Records shown ▸
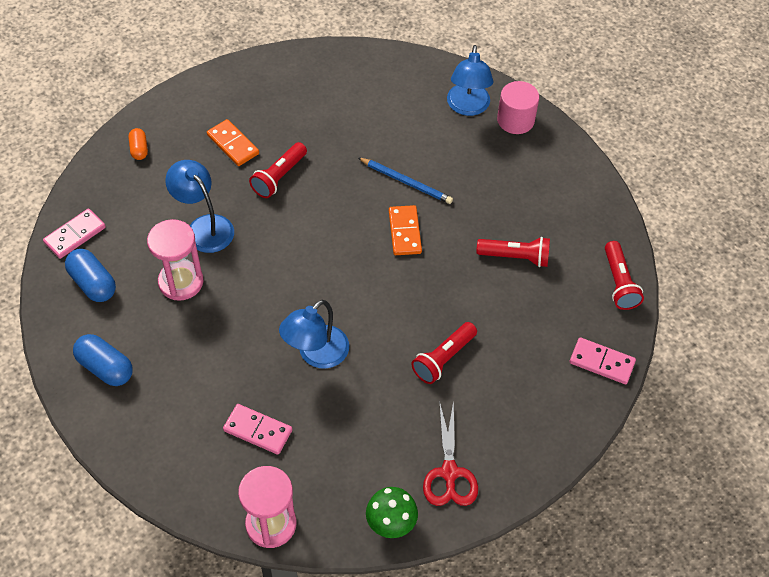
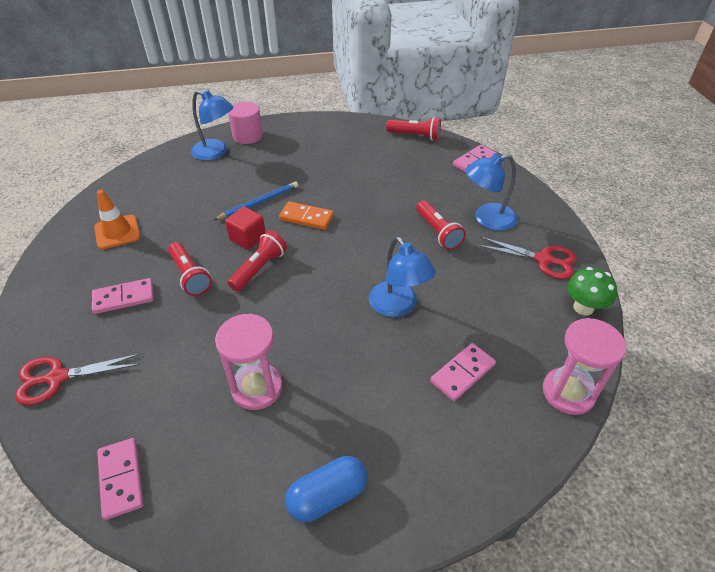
camera: 65 degrees left, 10 degrees down
(93, 283) = (204, 477): blue capsule -> none
(139, 149) = (57, 377): orange capsule -> red scissors
(204, 227) = (203, 348): blue lamp -> blue lamp (487, 219)
(233, 144) = (124, 298): orange domino -> pink domino
(307, 95) = (117, 232): none -> orange traffic cone
(349, 197) = (247, 238): none -> red cube
(516, 257) = (367, 171): red flashlight -> red flashlight (259, 268)

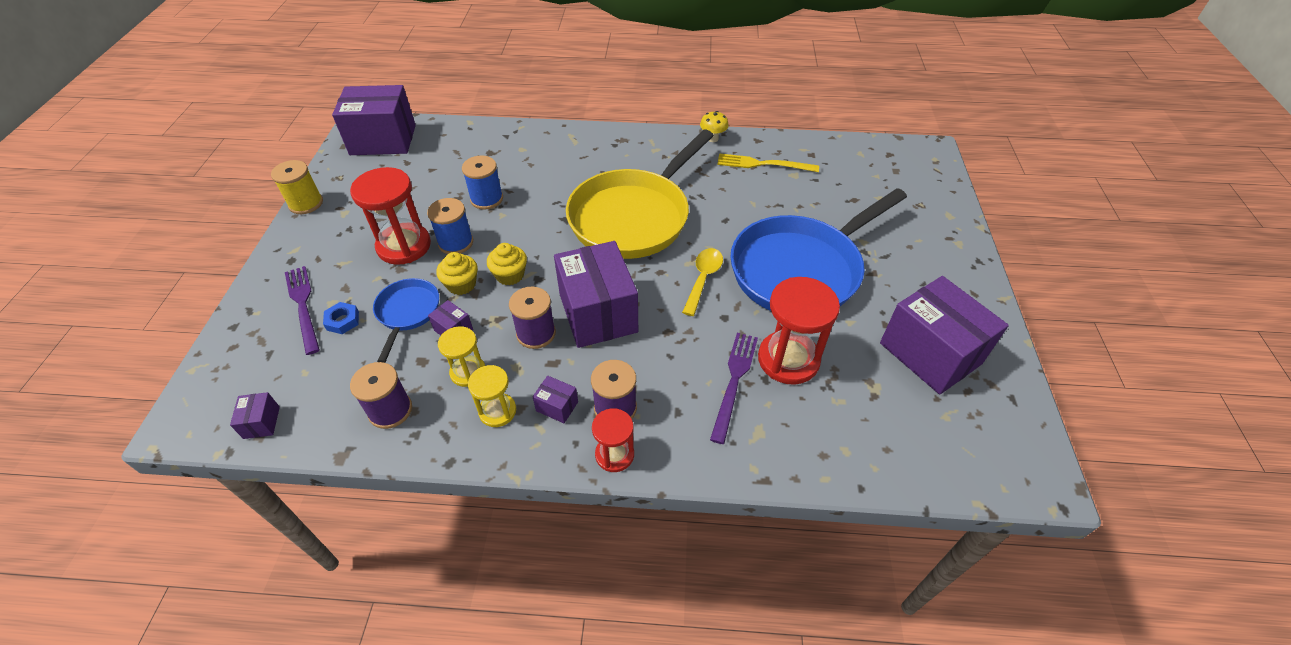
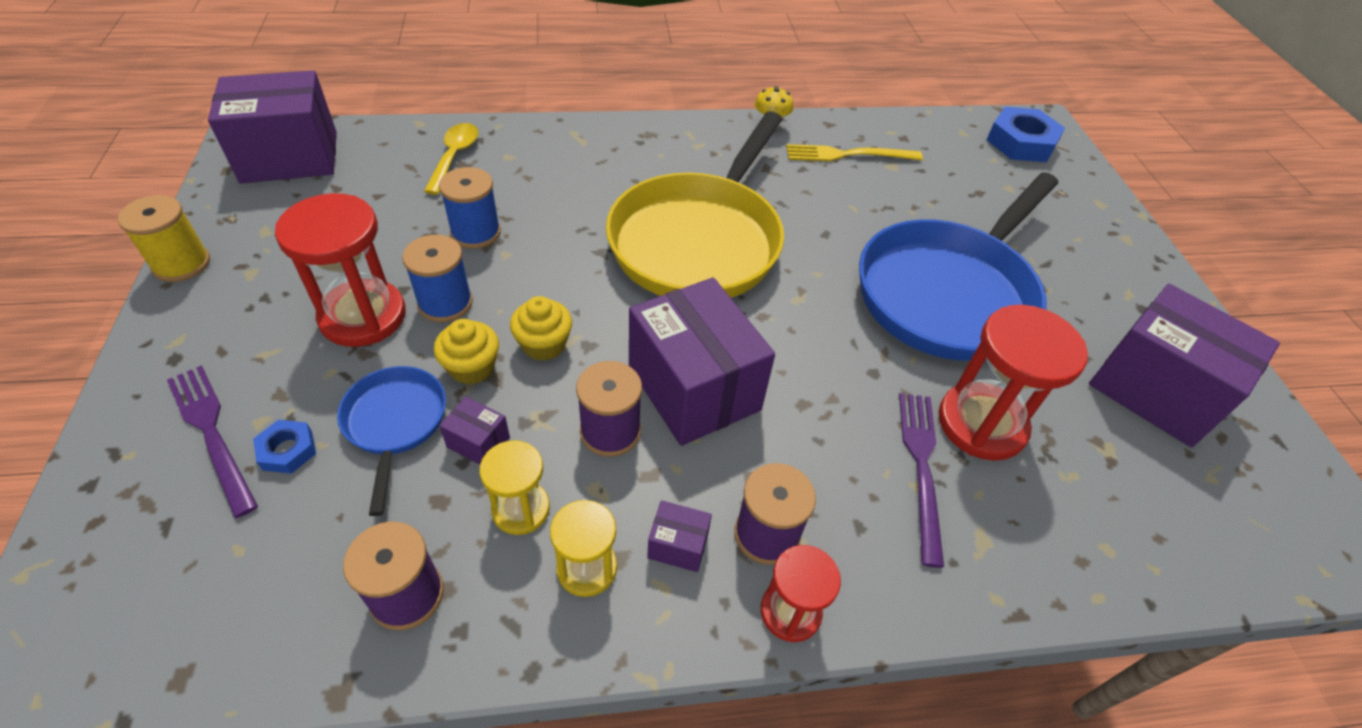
camera: 15 degrees left, 0 degrees up
(261, 422) = (176, 655): purple box -> none
(703, 279) = (825, 320): yellow spoon -> yellow spoon (454, 157)
(904, 164) = (1021, 142): none -> blue nut

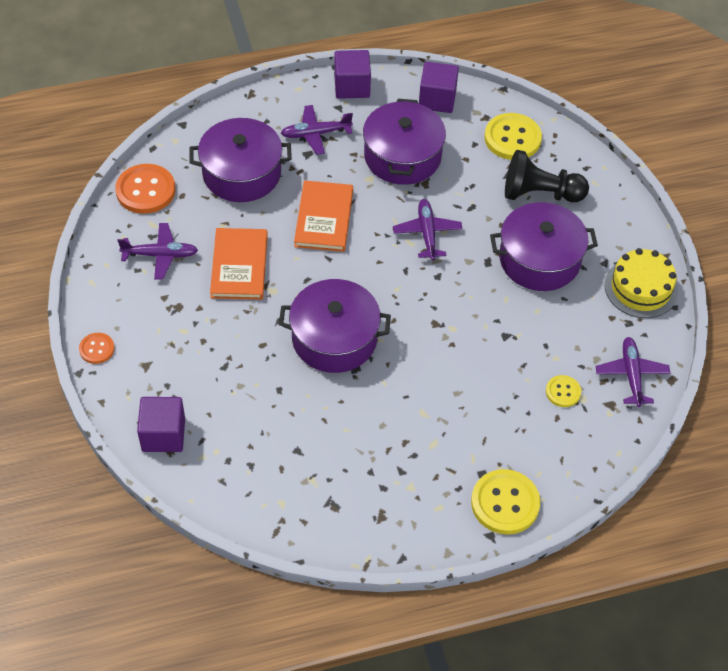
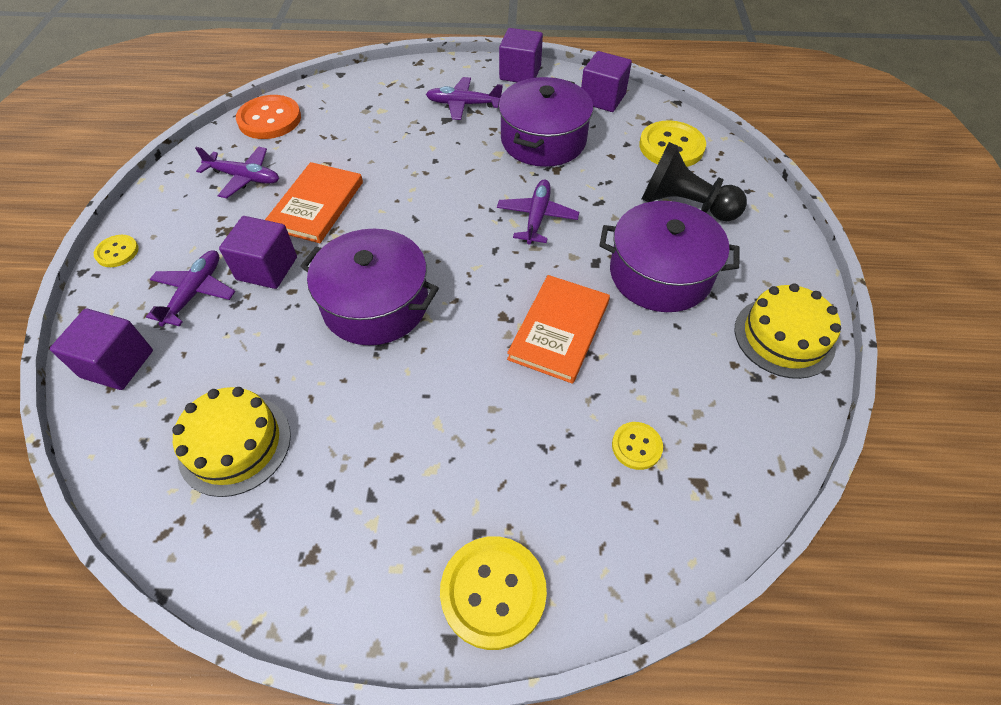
camera: 20 degrees right, 0 degrees up
(97, 349) = (117, 252): orange button -> yellow button
(231, 331) = (267, 268): none -> purple cube
(242, 173) = (371, 123): purple pot -> none
(289, 465) = (235, 444): none -> yellow cake
(324, 218) = (431, 179): orange book -> orange book (559, 330)
(631, 375) = (742, 449): purple plane -> purple plane (195, 293)

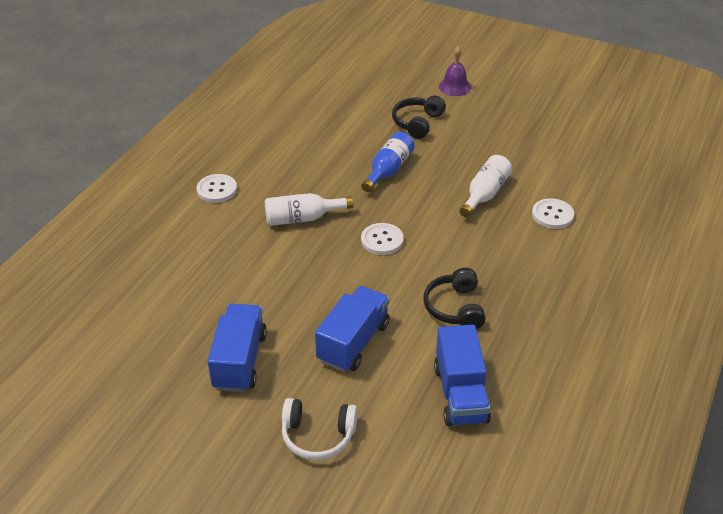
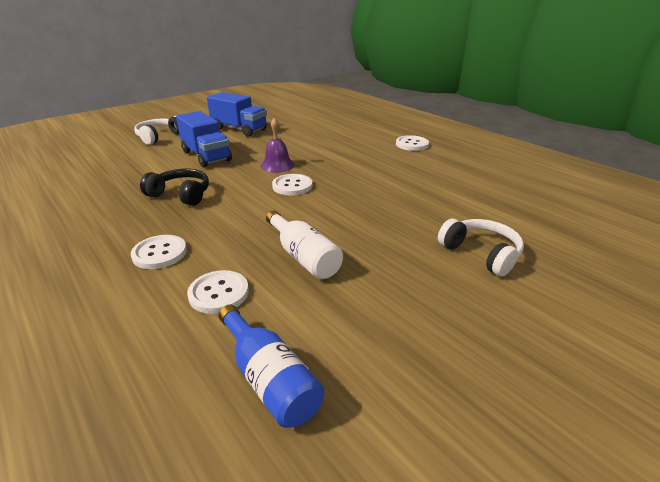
camera: 115 degrees right, 10 degrees down
(302, 218) = (351, 164): white bottle -> none
(388, 170) = (392, 212): blue bottle -> blue bottle (269, 379)
(417, 123) = (481, 253): black headphones -> white headphones
(455, 87) = (586, 319): purple bell -> purple bell (277, 165)
(460, 394) = (111, 176): blue truck -> none
(543, 265) = (159, 253): none -> white button

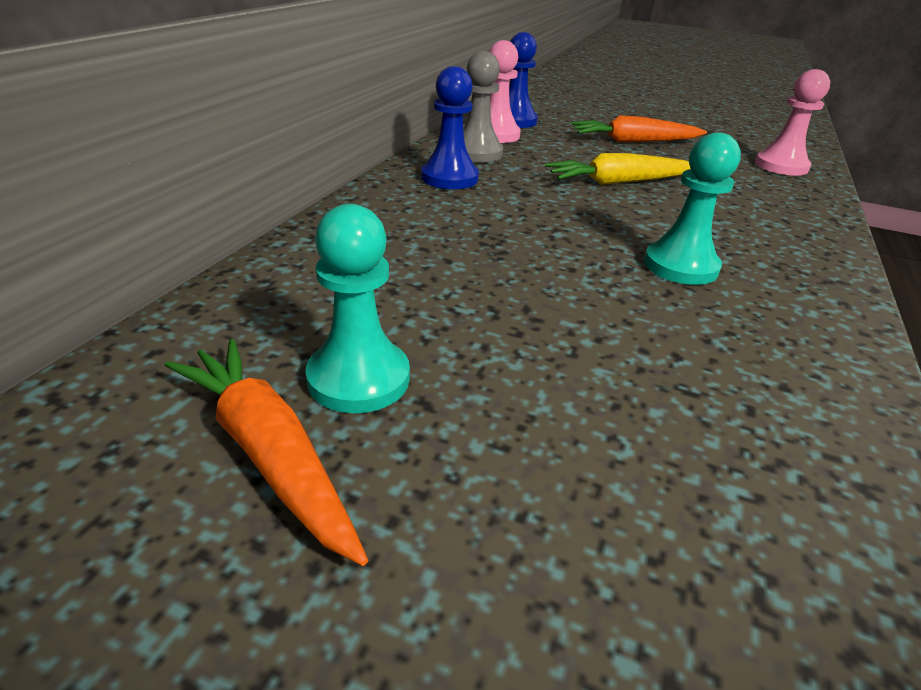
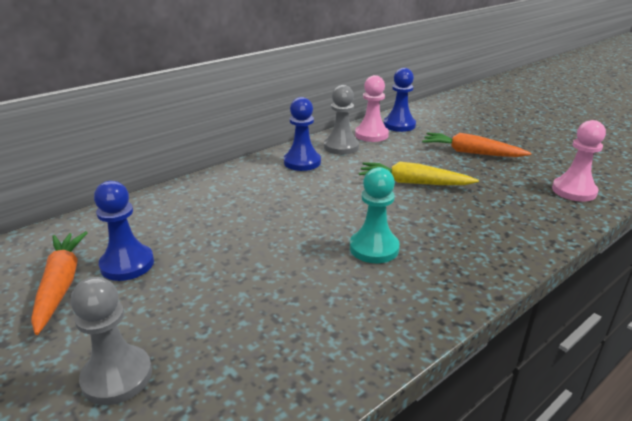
camera: 30 degrees right, 5 degrees down
(358, 378) = (127, 264): turquoise pawn -> blue pawn
(586, 579) = (117, 377): none -> grey pawn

Exercise ▸ For this task, give again exactly the lines from the line with "(703, 279) = (825, 320): yellow" through the end of the entries, including both ends, and omit the pictures.

Output ▸
(703, 279) = (825, 320): yellow spoon -> yellow spoon (454, 157)
(904, 164) = (1021, 142): none -> blue nut

camera: 20 degrees right, 0 degrees up
(97, 349) = (117, 252): orange button -> yellow button
(231, 331) = (267, 268): none -> purple cube
(242, 173) = (371, 123): purple pot -> none
(289, 465) = (235, 444): none -> yellow cake
(324, 218) = (431, 179): orange book -> orange book (559, 330)
(631, 375) = (742, 449): purple plane -> purple plane (195, 293)

camera: 115 degrees right, 10 degrees down
(302, 218) = (351, 164): white bottle -> none
(388, 170) = (392, 212): blue bottle -> blue bottle (269, 379)
(417, 123) = (481, 253): black headphones -> white headphones
(455, 87) = (586, 319): purple bell -> purple bell (277, 165)
(460, 394) = (111, 176): blue truck -> none
(543, 265) = (159, 253): none -> white button

camera: 30 degrees right, 5 degrees down
(358, 378) = (127, 264): turquoise pawn -> blue pawn
(586, 579) = (117, 377): none -> grey pawn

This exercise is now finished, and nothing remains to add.